((

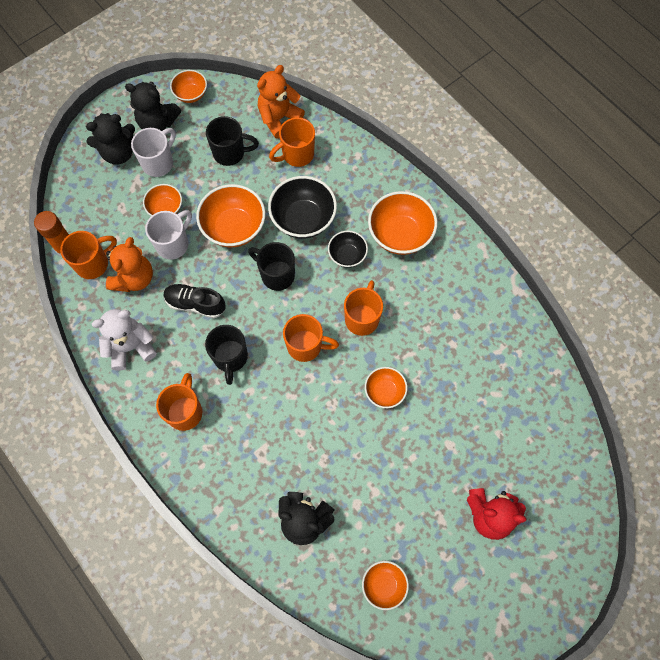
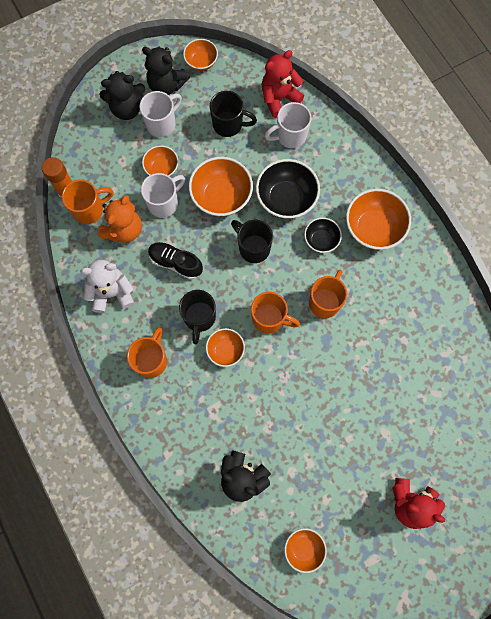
camera: 10 degrees right, 5 degrees up
(279, 118) = (279, 98): orange teddy bear -> red teddy bear
(297, 155) = (290, 136): orange mug -> white mug
(384, 391) = (334, 373): orange bowl -> orange bowl (225, 350)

))

Work task> Transcribe all the material exactly; skip every image.

Task response>
camera: 10 degrees right, 5 degrees up
(279, 118) = (279, 98): orange teddy bear -> red teddy bear
(297, 155) = (290, 136): orange mug -> white mug
(384, 391) = (334, 373): orange bowl -> orange bowl (225, 350)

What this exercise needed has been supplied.